[[ RECORDS PROVIDED open ]]

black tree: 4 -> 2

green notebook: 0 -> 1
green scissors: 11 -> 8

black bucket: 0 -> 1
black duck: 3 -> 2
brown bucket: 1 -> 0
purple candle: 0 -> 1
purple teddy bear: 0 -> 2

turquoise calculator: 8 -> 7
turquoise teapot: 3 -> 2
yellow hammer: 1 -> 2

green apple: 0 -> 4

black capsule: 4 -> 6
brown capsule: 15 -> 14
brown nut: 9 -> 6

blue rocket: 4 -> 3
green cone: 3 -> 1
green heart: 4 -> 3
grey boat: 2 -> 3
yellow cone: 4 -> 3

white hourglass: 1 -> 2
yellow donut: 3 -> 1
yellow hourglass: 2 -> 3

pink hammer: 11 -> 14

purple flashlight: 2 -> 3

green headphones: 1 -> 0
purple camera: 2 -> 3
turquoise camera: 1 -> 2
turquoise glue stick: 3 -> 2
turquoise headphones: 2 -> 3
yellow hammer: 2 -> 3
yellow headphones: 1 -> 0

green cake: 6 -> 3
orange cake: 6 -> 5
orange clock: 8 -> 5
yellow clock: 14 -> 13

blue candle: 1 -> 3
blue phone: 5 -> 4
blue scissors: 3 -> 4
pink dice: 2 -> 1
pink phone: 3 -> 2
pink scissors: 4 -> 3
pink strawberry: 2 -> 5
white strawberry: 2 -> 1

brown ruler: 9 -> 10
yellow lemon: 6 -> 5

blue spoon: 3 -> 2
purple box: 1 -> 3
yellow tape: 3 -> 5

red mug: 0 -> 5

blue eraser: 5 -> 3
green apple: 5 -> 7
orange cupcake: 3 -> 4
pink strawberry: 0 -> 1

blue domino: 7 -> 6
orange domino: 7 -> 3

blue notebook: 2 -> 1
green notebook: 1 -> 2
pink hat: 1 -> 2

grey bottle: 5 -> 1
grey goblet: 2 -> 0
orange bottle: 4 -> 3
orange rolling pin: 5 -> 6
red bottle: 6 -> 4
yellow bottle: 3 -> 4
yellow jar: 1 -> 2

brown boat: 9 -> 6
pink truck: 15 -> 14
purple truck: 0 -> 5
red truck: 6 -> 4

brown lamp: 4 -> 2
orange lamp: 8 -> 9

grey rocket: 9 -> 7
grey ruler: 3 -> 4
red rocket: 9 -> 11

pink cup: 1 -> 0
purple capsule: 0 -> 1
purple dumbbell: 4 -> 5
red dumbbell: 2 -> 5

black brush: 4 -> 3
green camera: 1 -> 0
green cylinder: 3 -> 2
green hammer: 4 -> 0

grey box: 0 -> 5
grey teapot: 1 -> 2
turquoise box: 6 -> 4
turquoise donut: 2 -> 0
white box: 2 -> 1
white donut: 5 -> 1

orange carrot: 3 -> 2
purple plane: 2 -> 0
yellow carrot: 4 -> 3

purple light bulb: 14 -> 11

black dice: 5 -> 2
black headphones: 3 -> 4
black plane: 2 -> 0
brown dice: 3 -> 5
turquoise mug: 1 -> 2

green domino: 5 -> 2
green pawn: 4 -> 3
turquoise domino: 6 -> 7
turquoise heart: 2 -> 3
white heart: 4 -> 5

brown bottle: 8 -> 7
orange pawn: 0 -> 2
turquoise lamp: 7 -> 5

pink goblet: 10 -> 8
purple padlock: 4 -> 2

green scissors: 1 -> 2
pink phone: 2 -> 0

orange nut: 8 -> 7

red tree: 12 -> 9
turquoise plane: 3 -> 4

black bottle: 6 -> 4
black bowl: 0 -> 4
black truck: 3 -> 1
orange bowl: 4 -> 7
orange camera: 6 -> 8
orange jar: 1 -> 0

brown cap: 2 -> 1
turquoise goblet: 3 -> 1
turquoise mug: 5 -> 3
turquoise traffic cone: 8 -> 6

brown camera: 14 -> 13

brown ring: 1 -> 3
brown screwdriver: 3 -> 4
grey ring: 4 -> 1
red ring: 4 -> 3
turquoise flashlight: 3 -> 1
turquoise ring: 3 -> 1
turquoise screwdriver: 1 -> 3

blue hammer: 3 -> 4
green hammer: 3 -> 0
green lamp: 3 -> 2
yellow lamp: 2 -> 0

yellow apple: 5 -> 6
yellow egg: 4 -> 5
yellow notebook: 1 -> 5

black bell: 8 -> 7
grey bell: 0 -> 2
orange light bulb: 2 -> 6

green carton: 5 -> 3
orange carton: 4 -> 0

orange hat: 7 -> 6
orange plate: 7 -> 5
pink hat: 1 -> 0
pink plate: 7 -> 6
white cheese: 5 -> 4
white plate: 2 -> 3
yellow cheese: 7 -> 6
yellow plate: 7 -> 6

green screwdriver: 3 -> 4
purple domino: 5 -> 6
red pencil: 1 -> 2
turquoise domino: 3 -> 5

[[ RECORDS PROVIDED closed ]]

DESCRIPTION OF THE TASK: Transcribe exactly, starting at the line with "brown bottle: 8 -> 7" and continuing through the last line of the data above; leave out all earlier lines.

WRITTEN SOLUTION:
brown bottle: 8 -> 7
orange pawn: 0 -> 2
turquoise lamp: 7 -> 5

pink goblet: 10 -> 8
purple padlock: 4 -> 2

green scissors: 1 -> 2
pink phone: 2 -> 0

orange nut: 8 -> 7

red tree: 12 -> 9
turquoise plane: 3 -> 4

black bottle: 6 -> 4
black bowl: 0 -> 4
black truck: 3 -> 1
orange bowl: 4 -> 7
orange camera: 6 -> 8
orange jar: 1 -> 0

brown cap: 2 -> 1
turquoise goblet: 3 -> 1
turquoise mug: 5 -> 3
turquoise traffic cone: 8 -> 6

brown camera: 14 -> 13

brown ring: 1 -> 3
brown screwdriver: 3 -> 4
grey ring: 4 -> 1
red ring: 4 -> 3
turquoise flashlight: 3 -> 1
turquoise ring: 3 -> 1
turquoise screwdriver: 1 -> 3

blue hammer: 3 -> 4
green hammer: 3 -> 0
green lamp: 3 -> 2
yellow lamp: 2 -> 0

yellow apple: 5 -> 6
yellow egg: 4 -> 5
yellow notebook: 1 -> 5

black bell: 8 -> 7
grey bell: 0 -> 2
orange light bulb: 2 -> 6

green carton: 5 -> 3
orange carton: 4 -> 0

orange hat: 7 -> 6
orange plate: 7 -> 5
pink hat: 1 -> 0
pink plate: 7 -> 6
white cheese: 5 -> 4
white plate: 2 -> 3
yellow cheese: 7 -> 6
yellow plate: 7 -> 6

green screwdriver: 3 -> 4
purple domino: 5 -> 6
red pencil: 1 -> 2
turquoise domino: 3 -> 5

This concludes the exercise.